§ About this exercise:
Show every line of the records below that contains the word "ellipse".

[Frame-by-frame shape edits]
◆ ◆ ◆

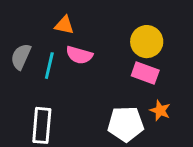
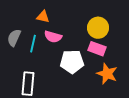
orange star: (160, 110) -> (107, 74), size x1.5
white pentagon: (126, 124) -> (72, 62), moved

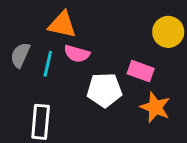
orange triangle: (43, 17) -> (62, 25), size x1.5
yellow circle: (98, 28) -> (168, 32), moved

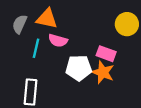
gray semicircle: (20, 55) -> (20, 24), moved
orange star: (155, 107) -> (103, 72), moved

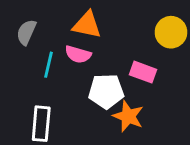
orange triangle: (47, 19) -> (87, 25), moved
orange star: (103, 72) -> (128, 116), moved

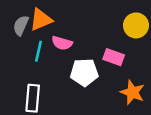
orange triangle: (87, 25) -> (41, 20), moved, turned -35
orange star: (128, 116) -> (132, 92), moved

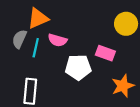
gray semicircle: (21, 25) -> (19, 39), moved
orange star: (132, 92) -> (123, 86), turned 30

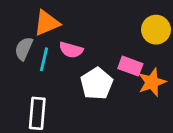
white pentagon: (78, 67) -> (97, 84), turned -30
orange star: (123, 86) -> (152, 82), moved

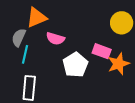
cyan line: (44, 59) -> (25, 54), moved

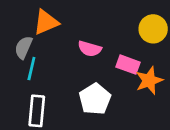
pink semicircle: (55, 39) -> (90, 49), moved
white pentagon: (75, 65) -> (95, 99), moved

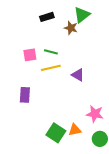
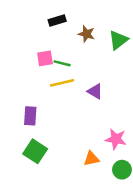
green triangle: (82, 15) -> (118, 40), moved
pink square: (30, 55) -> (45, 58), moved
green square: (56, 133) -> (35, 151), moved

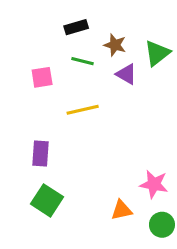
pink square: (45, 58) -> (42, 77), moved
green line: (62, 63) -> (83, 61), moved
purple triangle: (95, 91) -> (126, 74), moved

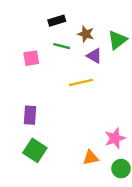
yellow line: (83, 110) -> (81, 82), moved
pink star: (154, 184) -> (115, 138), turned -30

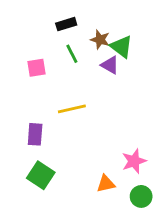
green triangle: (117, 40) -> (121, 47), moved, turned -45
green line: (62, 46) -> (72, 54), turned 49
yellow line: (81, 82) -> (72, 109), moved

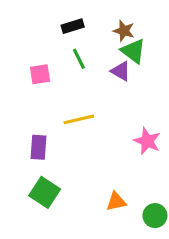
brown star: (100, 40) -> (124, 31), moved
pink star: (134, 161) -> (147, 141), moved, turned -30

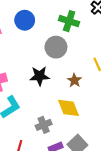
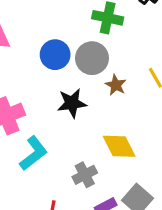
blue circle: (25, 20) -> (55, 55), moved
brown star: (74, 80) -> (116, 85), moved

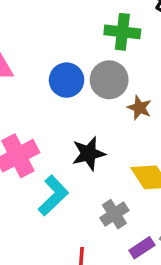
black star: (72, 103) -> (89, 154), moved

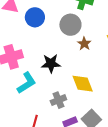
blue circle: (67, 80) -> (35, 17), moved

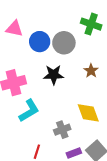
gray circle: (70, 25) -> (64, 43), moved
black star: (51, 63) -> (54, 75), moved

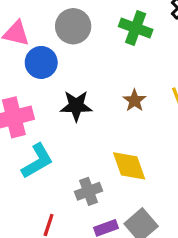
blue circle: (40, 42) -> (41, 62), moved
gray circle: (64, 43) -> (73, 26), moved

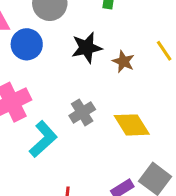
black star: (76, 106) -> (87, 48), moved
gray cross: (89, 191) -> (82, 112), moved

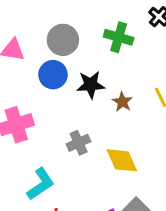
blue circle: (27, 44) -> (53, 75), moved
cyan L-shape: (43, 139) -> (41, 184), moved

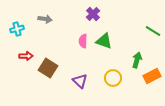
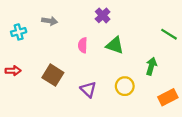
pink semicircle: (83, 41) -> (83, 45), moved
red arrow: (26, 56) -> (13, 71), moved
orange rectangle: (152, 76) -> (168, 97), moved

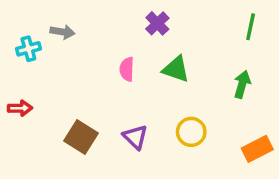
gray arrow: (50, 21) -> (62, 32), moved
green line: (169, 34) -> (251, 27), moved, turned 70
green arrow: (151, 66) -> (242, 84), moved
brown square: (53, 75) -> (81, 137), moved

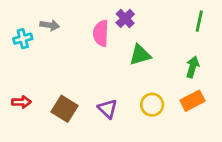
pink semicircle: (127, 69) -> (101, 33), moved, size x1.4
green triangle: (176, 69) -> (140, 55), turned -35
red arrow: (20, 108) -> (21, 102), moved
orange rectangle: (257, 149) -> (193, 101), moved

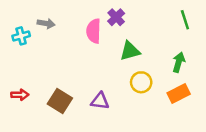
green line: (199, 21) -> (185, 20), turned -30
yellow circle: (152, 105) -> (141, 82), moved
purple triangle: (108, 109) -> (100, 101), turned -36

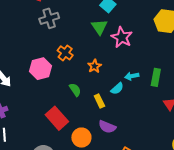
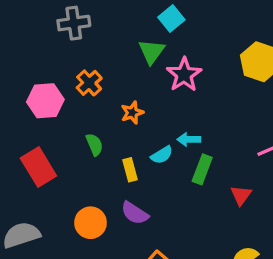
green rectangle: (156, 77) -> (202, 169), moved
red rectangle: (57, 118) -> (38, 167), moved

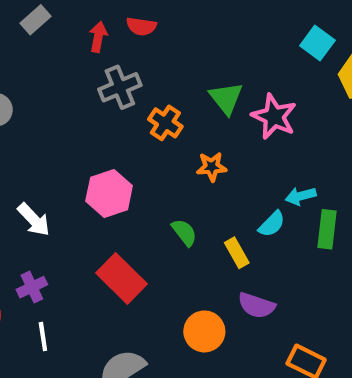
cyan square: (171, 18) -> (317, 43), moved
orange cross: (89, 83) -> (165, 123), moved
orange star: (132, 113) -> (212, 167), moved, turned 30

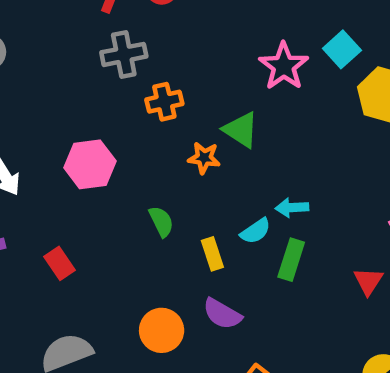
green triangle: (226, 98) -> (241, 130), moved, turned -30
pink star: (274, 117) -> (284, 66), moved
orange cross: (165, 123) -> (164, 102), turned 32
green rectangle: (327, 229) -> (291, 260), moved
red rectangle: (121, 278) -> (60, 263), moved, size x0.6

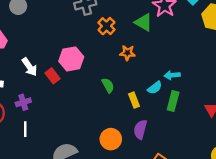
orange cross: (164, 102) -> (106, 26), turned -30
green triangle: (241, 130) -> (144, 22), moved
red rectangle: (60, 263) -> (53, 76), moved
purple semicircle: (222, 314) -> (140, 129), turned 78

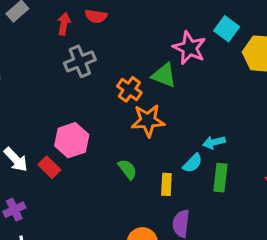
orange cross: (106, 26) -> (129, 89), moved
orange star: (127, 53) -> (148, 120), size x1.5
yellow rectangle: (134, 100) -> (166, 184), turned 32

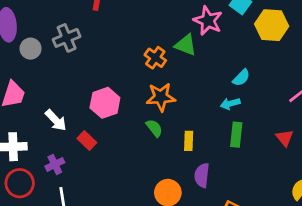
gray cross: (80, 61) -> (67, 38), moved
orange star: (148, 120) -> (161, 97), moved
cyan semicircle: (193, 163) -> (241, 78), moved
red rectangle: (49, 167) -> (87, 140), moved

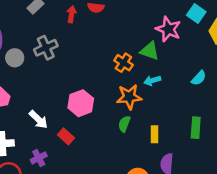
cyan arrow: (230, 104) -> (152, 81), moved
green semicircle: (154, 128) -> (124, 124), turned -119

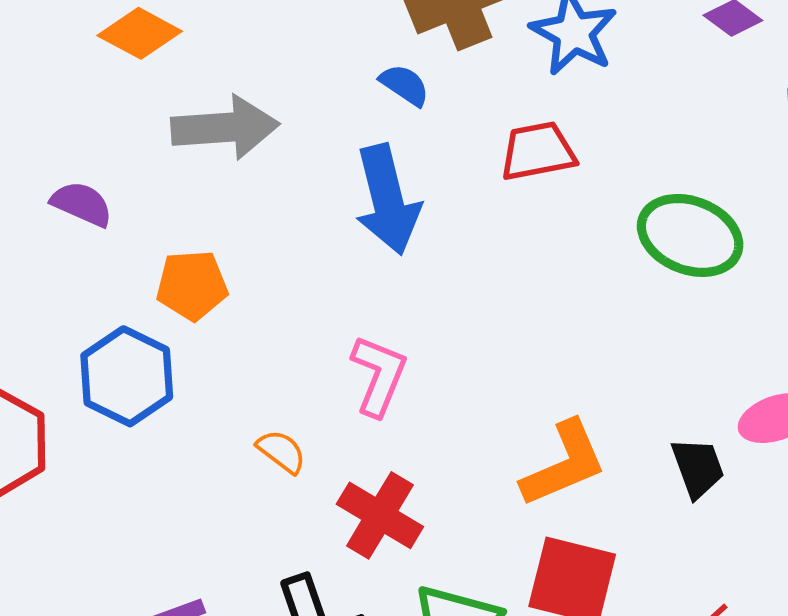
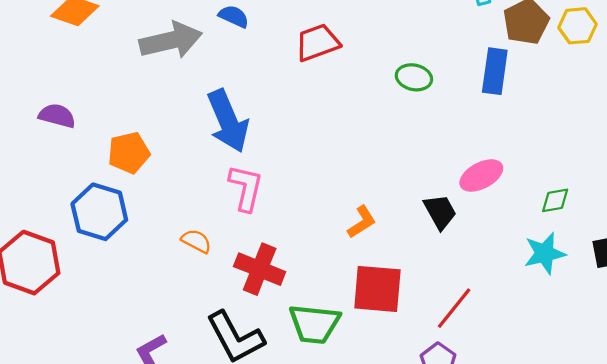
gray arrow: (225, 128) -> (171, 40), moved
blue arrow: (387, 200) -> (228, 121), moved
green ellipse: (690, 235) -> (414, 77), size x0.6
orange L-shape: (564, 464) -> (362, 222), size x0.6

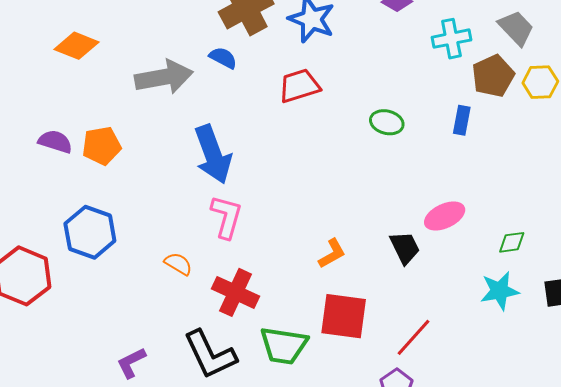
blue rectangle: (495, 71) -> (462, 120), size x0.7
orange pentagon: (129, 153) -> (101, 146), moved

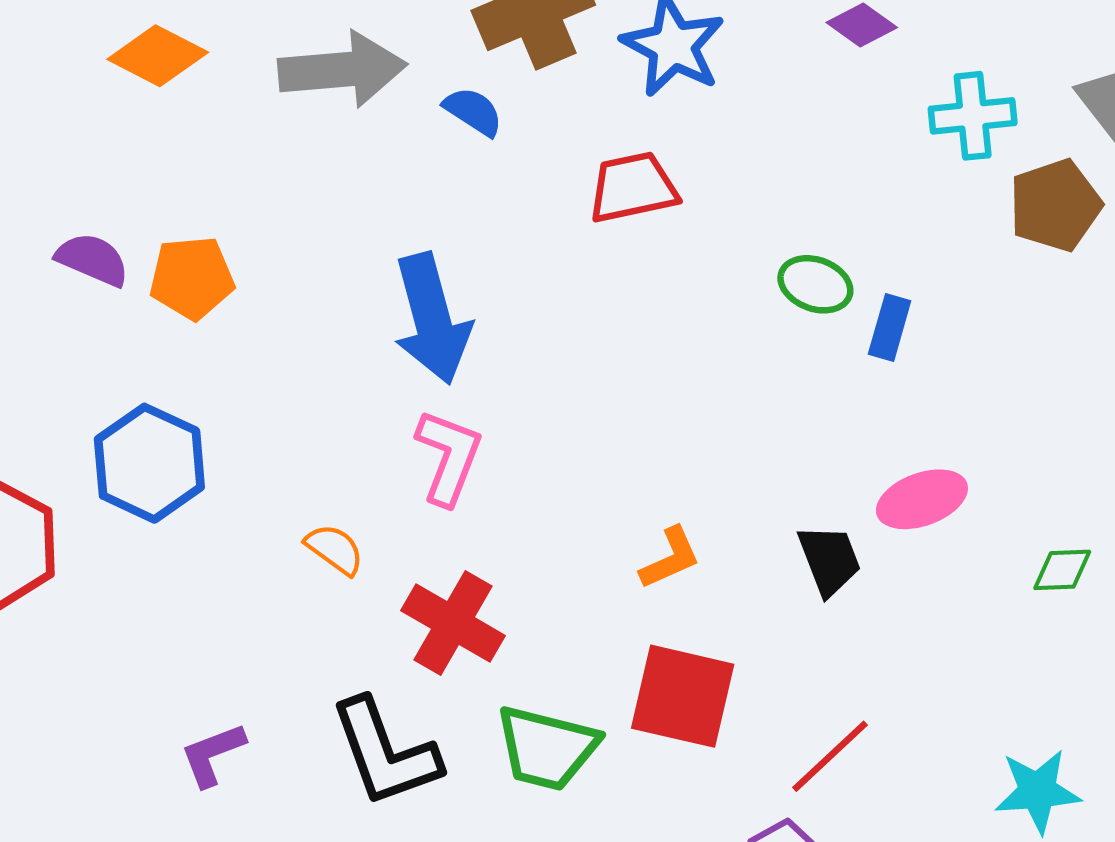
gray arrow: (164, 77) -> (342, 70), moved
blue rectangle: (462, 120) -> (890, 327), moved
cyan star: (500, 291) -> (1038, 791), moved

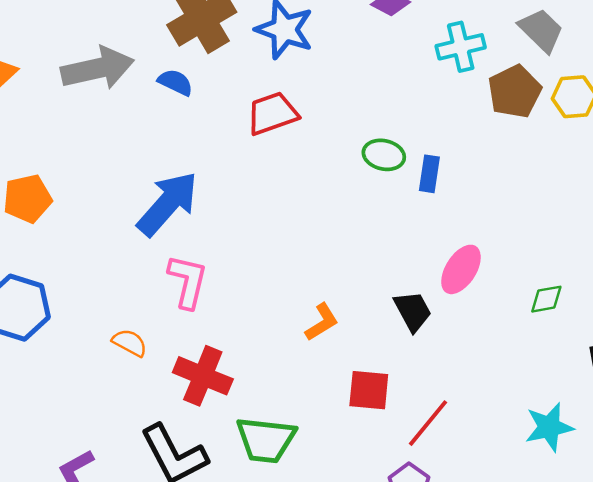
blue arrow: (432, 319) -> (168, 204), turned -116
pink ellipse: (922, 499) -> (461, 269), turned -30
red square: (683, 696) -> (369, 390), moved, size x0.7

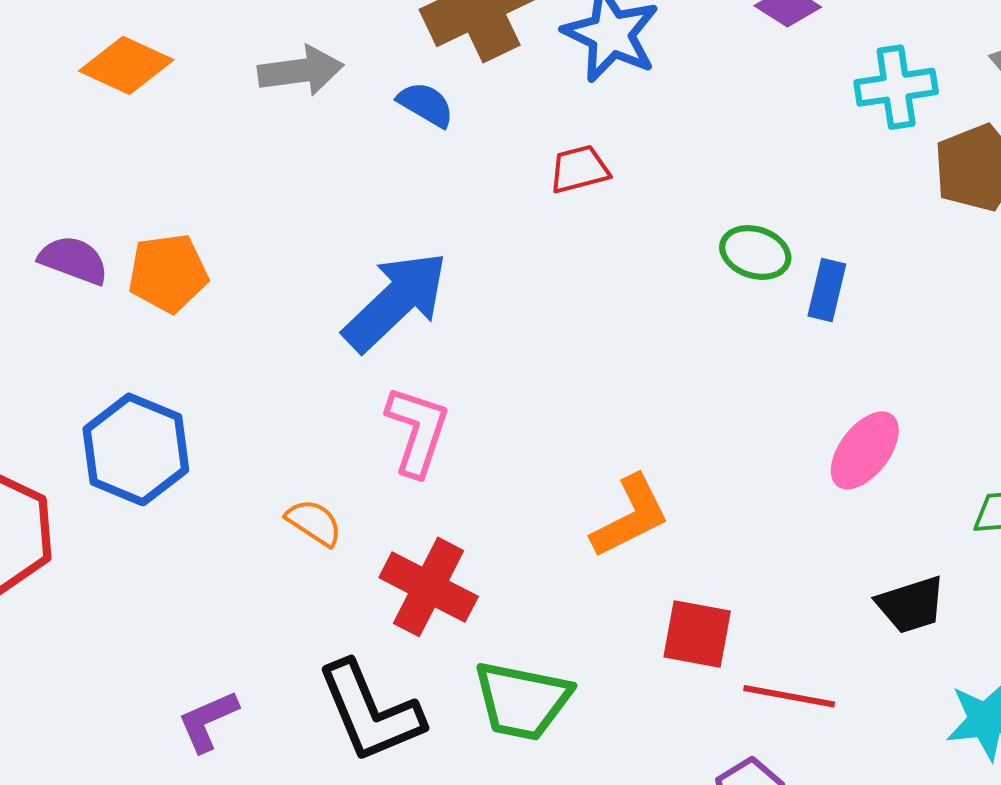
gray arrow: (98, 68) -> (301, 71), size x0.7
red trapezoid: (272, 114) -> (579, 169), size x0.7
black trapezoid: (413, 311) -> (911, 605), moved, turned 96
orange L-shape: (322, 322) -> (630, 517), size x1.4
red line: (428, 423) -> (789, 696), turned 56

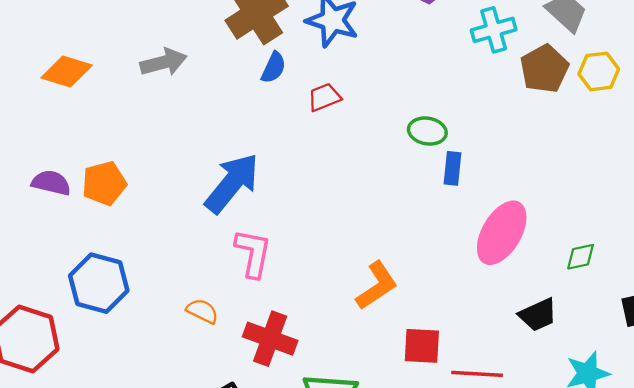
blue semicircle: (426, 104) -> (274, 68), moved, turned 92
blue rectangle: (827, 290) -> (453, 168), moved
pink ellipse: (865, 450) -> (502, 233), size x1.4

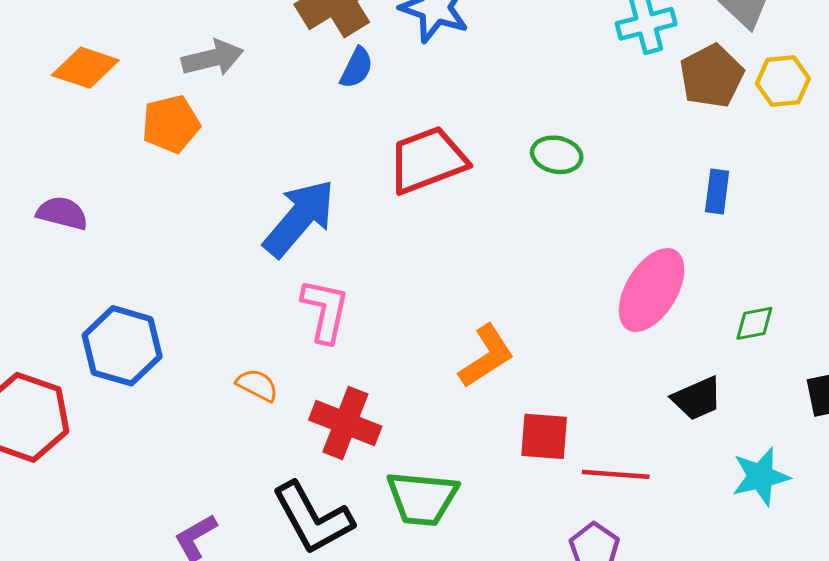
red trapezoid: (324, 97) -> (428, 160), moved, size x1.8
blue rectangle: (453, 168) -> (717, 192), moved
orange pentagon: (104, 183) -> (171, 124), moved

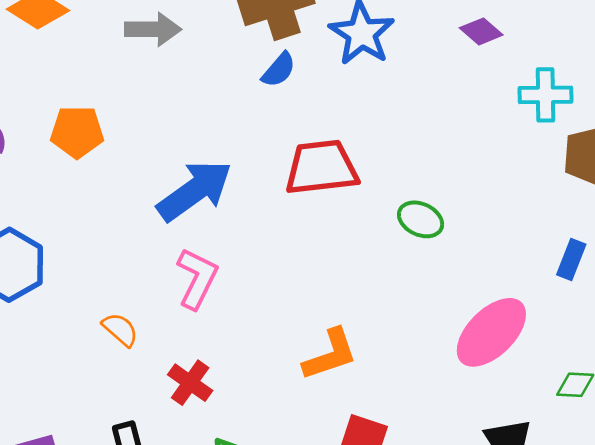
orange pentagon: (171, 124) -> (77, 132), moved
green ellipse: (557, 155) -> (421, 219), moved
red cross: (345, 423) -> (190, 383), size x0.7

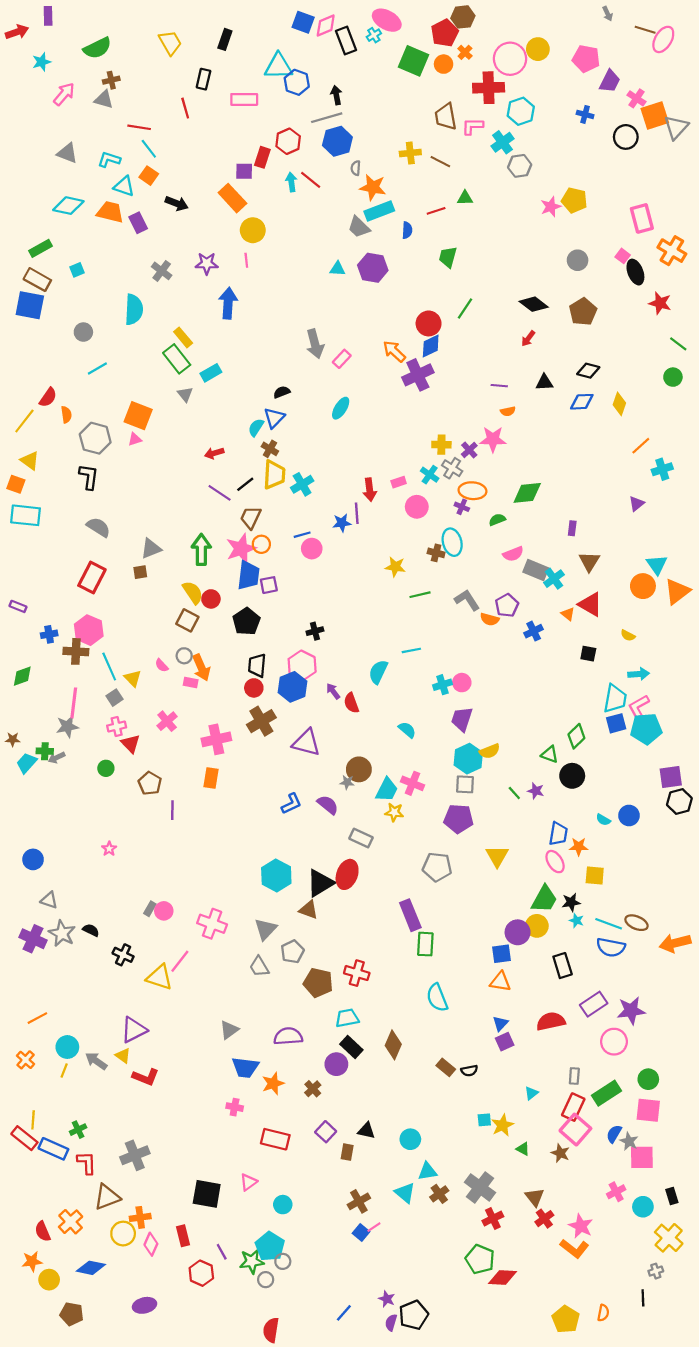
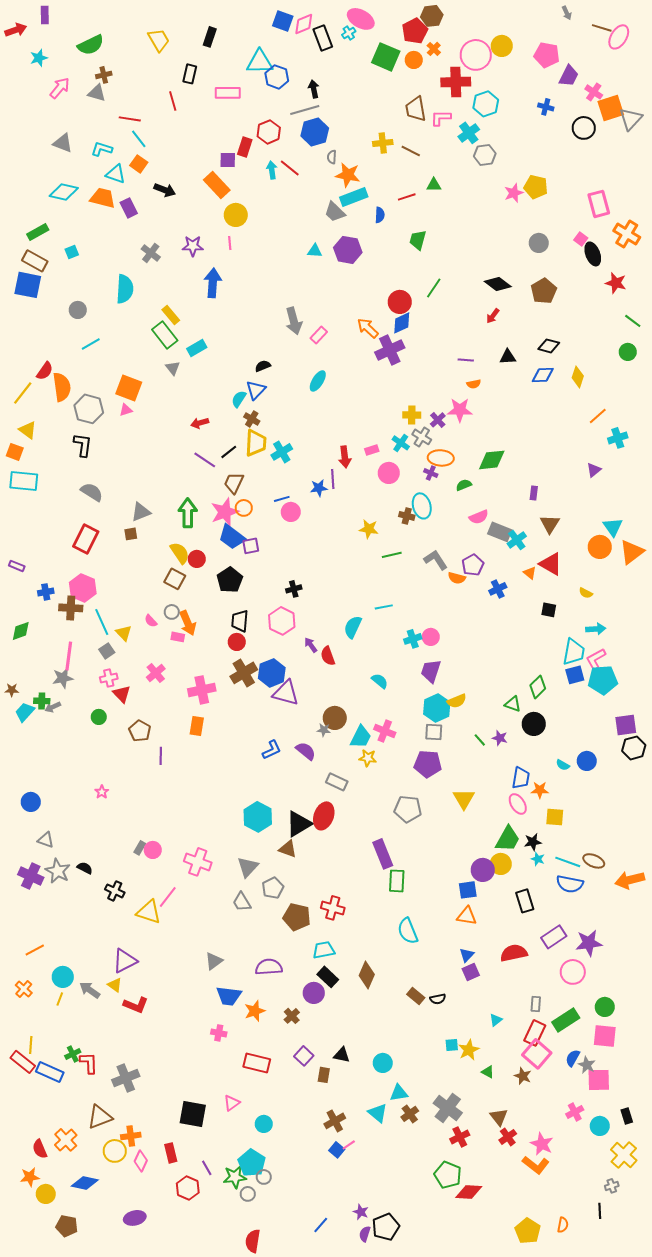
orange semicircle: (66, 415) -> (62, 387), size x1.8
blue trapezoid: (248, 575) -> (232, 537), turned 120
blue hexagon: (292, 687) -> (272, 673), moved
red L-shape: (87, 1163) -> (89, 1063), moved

◆ ◆ ◆

§ Exercise response:
green ellipse: (690, 235) -> (414, 77), size x0.6
pink ellipse: (922, 499) -> (461, 269), turned -30
pink ellipse: (865, 450) -> (502, 233), size x1.4
green ellipse: (557, 155) -> (421, 219), moved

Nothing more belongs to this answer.